* _ASSIGNMENT_
List all lines of the data that include the string "none".

(Object transformation records)
========
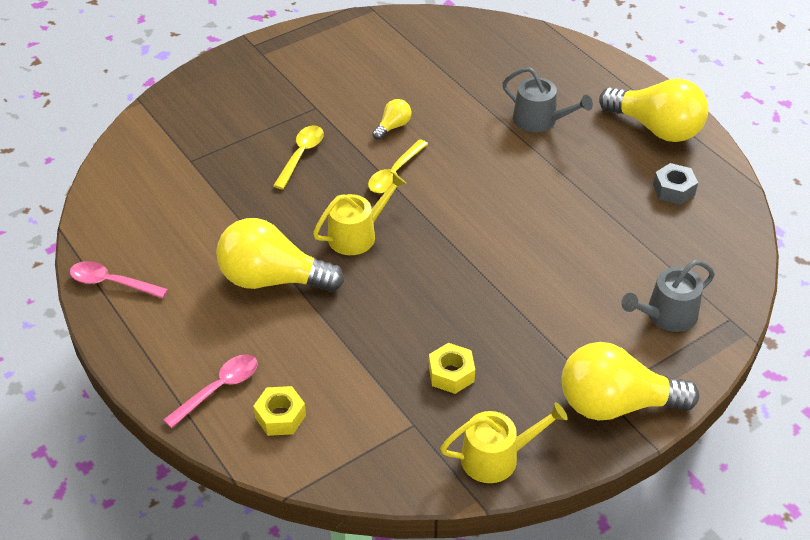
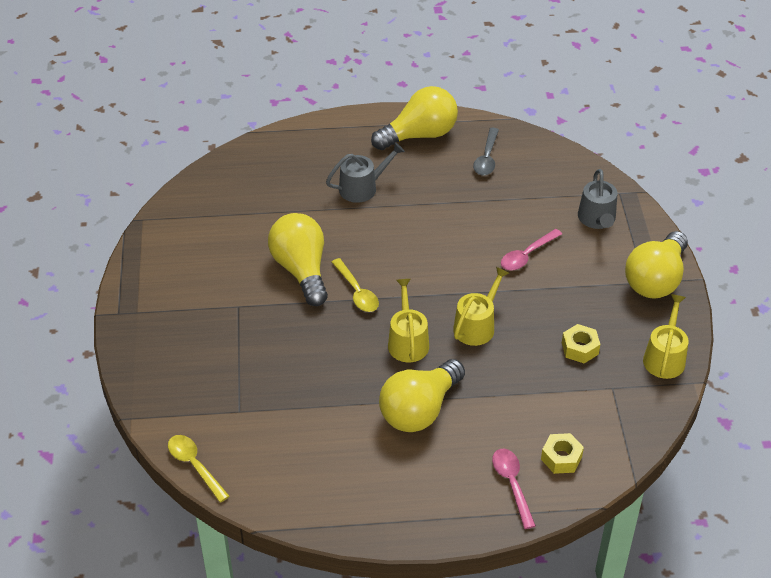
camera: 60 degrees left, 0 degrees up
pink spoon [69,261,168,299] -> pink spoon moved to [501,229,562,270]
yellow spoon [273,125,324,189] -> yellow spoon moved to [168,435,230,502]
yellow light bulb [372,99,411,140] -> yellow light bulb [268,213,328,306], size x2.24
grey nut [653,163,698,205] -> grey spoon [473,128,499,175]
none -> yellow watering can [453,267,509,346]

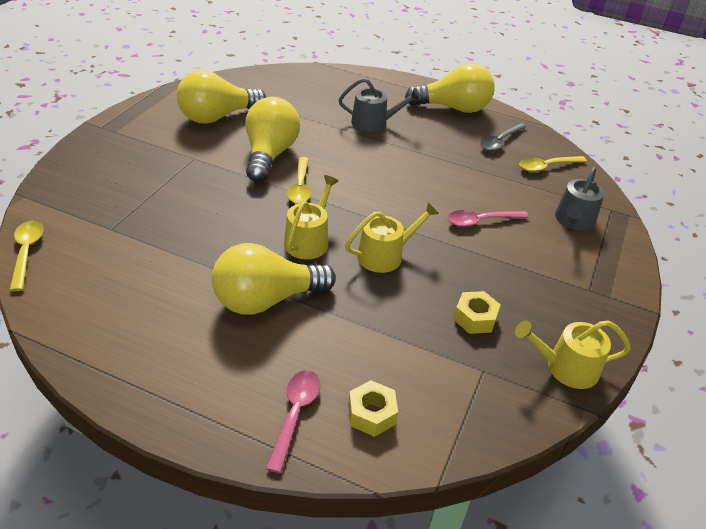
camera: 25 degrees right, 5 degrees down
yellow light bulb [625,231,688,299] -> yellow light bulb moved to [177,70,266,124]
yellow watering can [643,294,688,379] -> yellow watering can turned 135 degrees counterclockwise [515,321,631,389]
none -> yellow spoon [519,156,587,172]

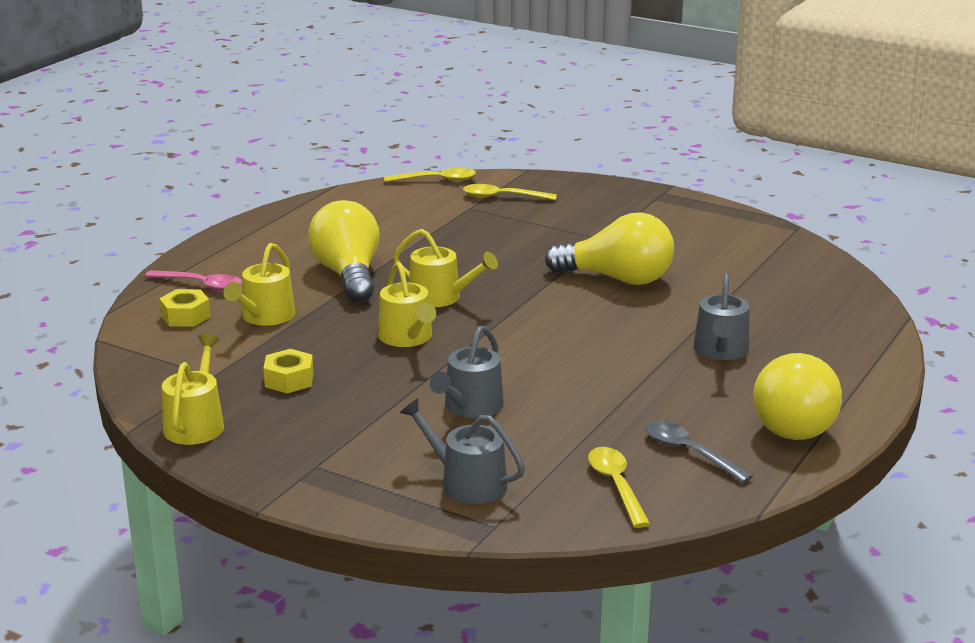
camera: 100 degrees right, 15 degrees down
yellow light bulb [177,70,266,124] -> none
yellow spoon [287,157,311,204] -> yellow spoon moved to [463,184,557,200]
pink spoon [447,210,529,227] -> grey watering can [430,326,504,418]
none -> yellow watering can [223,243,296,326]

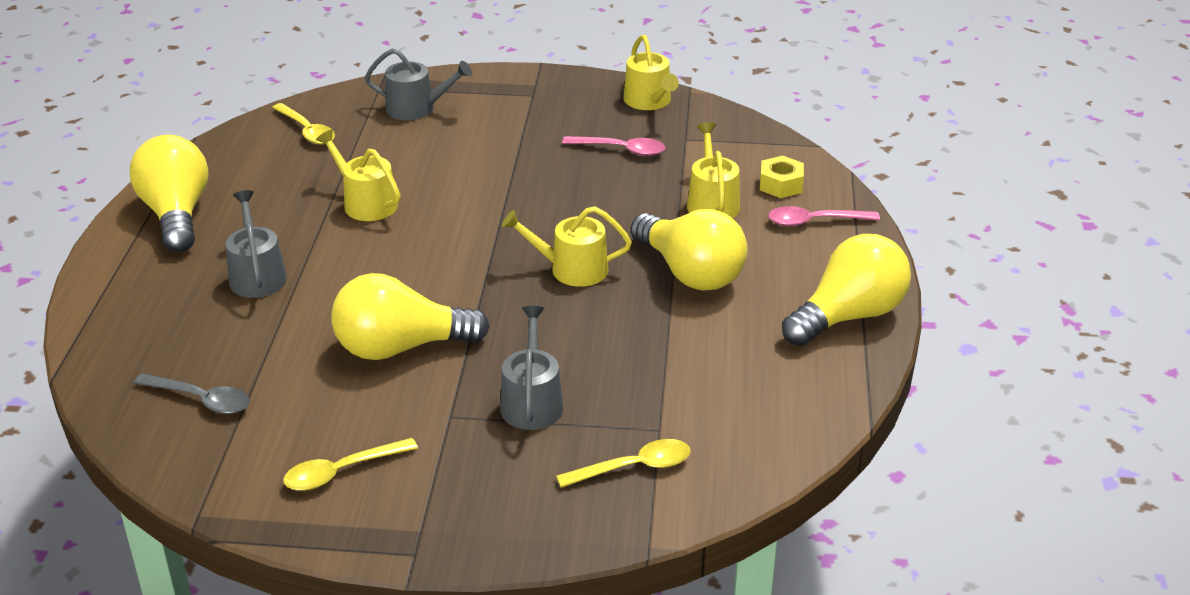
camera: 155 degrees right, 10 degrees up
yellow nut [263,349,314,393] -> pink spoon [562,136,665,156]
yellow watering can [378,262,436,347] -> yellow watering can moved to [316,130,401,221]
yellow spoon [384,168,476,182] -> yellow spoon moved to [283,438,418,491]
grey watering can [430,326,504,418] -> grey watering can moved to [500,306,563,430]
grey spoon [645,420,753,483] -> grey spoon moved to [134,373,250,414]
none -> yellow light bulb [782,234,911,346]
========
* _RESPONSE FOR THIS EXERCISE_
none -> yellow watering can [453,267,509,346]
none -> yellow spoon [519,156,587,172]
yellow light bulb [177,70,266,124] -> none
none -> yellow watering can [223,243,296,326]
none -> yellow light bulb [782,234,911,346]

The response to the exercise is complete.